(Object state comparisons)
· · · ·

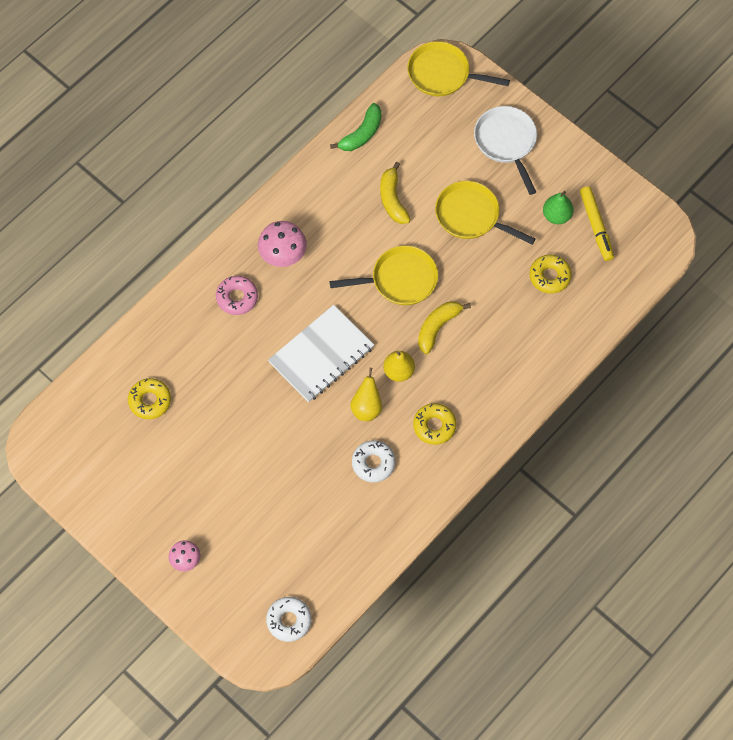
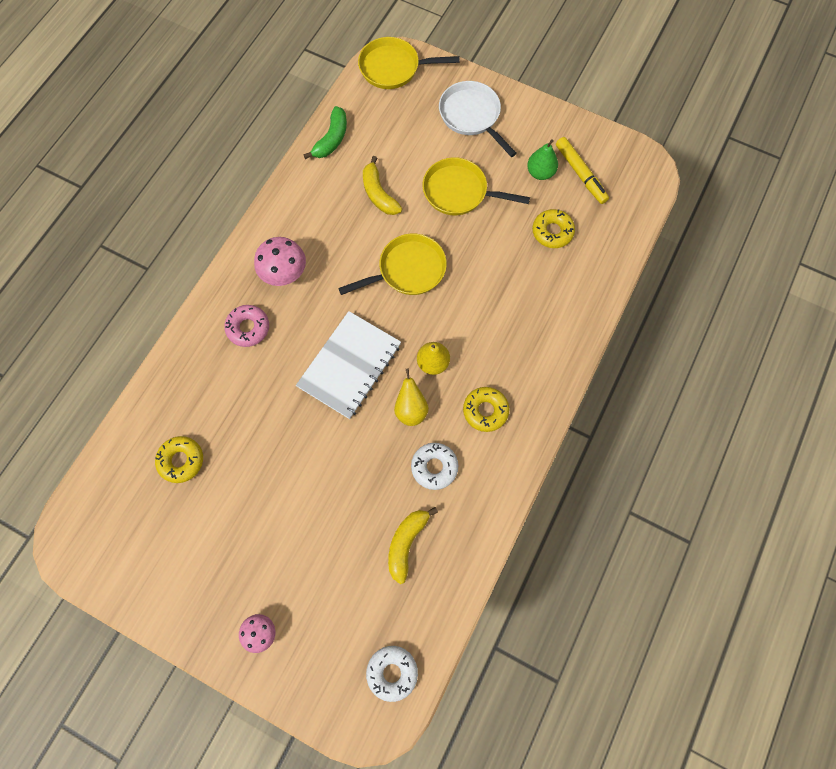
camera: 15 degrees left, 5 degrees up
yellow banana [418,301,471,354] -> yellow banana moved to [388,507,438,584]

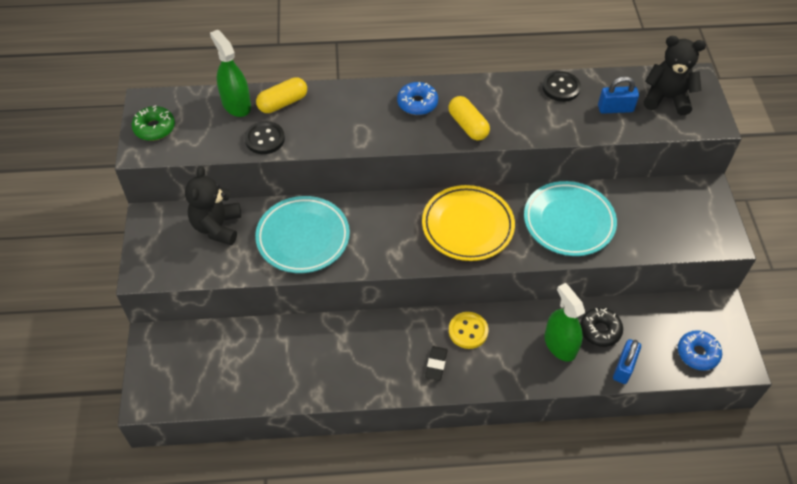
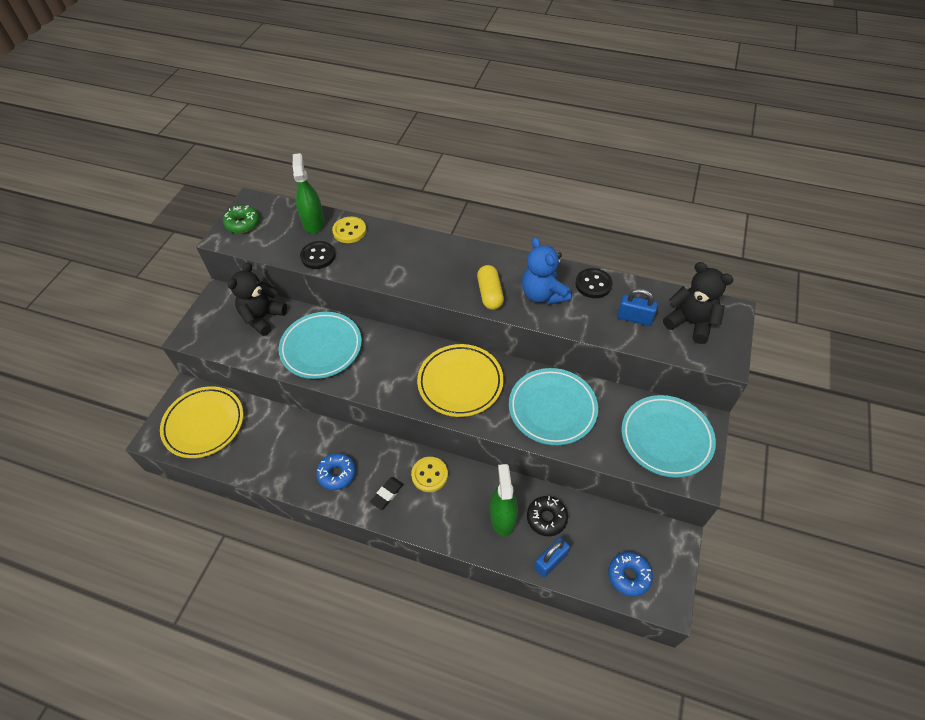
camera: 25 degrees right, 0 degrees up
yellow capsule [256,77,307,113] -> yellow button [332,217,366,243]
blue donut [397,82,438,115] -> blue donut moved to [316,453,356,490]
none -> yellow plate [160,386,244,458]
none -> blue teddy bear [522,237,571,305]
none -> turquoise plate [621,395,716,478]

· · · ·

Your response should hold only an exact copy of the lines above, from the one containing "yellow capsule [256,77,307,113]" through the end of the entries.

● Solution:
yellow capsule [256,77,307,113] -> yellow button [332,217,366,243]
blue donut [397,82,438,115] -> blue donut moved to [316,453,356,490]
none -> yellow plate [160,386,244,458]
none -> blue teddy bear [522,237,571,305]
none -> turquoise plate [621,395,716,478]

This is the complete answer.